● **Goal of the exercise**: Keep the pictures out, and restate the listing that follows exactly as written.
*** Opening of Supplied material ***
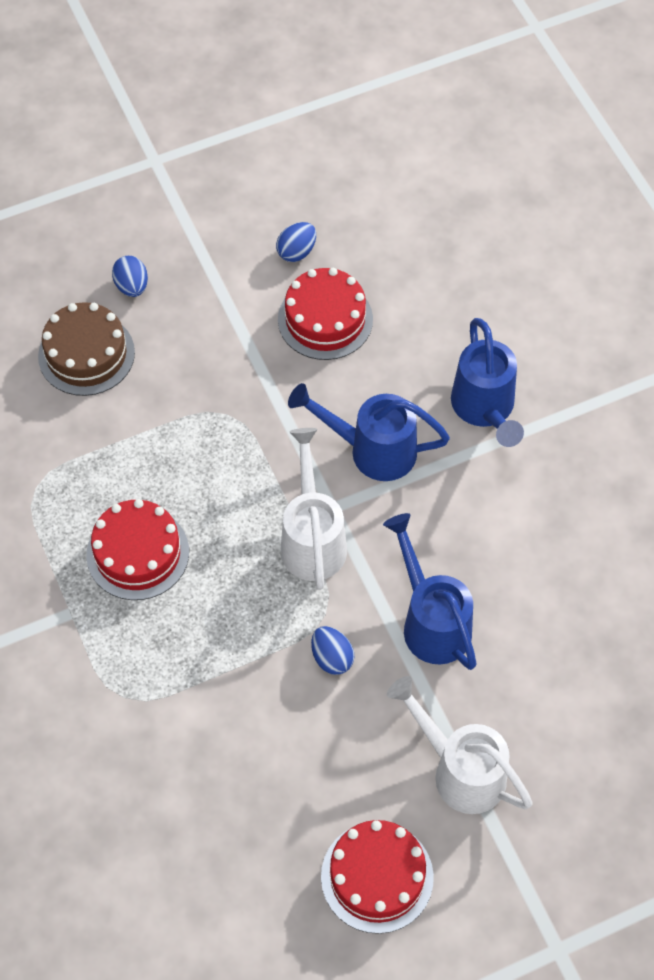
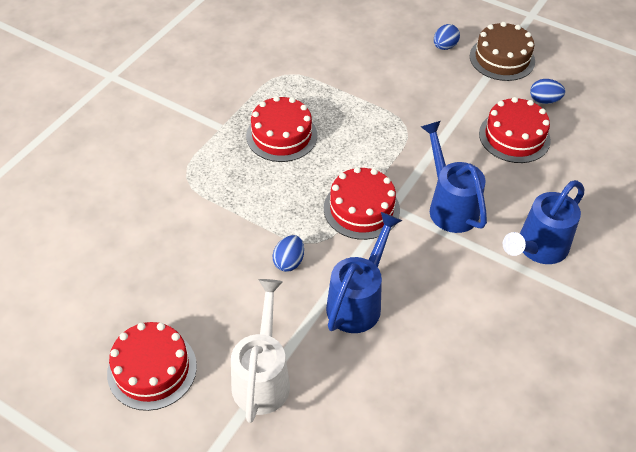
camera: 55 degrees right, 10 degrees down
(86, 354) = (384, 51): brown cake -> brown cake (502, 58)
(312, 539) = (361, 209): white watering can -> red cake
*** Close of Supplied material ***
● **Answer to this problem**:
camera: 55 degrees right, 10 degrees down
(86, 354) = (384, 51): brown cake -> brown cake (502, 58)
(312, 539) = (361, 209): white watering can -> red cake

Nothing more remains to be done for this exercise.